**What you have to do:** Set down exactly, from the records below, the line with "orange cone [56,198,190,269]" through the line with "white rolling pin [302,344,406,417]", and nothing else.

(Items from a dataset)
=-=-=
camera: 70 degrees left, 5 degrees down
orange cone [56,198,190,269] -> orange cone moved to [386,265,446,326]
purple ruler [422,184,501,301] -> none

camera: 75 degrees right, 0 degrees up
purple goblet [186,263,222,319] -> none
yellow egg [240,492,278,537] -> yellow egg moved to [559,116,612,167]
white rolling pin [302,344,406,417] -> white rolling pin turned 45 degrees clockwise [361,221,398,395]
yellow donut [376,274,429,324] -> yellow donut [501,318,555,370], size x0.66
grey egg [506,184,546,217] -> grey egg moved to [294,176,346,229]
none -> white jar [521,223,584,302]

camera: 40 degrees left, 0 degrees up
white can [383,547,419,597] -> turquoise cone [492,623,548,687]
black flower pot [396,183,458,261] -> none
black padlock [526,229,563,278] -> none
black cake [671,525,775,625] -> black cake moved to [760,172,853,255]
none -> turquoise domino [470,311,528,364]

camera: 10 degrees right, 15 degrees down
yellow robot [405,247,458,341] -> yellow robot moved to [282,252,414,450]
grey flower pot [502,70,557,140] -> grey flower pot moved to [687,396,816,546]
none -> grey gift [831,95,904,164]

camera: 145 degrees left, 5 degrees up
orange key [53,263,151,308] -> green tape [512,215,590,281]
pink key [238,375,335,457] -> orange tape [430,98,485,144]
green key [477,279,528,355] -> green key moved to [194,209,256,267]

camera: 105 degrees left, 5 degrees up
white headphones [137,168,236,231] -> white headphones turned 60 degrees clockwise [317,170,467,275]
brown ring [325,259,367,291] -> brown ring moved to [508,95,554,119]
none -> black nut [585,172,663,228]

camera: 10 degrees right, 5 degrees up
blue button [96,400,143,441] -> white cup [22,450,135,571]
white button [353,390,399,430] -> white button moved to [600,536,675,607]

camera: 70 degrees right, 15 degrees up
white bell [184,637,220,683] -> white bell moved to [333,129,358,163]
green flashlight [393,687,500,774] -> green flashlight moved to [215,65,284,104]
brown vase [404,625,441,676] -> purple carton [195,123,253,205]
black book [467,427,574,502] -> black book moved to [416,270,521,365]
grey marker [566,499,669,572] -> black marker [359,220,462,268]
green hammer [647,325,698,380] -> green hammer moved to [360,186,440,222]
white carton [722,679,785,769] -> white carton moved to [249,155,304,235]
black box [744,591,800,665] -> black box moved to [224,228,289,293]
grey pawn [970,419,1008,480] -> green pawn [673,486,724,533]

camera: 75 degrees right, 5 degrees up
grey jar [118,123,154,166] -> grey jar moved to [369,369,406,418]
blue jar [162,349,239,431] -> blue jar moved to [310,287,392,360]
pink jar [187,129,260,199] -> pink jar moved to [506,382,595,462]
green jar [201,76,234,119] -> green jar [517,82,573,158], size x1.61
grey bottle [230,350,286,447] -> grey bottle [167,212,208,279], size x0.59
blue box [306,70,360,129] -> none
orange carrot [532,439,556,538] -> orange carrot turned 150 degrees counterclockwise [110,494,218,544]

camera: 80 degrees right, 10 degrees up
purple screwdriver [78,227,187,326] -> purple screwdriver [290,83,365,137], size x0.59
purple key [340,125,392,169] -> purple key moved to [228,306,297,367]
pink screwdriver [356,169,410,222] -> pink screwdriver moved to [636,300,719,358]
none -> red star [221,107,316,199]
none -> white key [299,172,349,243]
=-=-=
**Response to this exercise:**
orange cone [56,198,190,269] -> orange cone moved to [386,265,446,326]
purple ruler [422,184,501,301] -> none

camera: 75 degrees right, 0 degrees up
purple goblet [186,263,222,319] -> none
yellow egg [240,492,278,537] -> yellow egg moved to [559,116,612,167]
white rolling pin [302,344,406,417] -> white rolling pin turned 45 degrees clockwise [361,221,398,395]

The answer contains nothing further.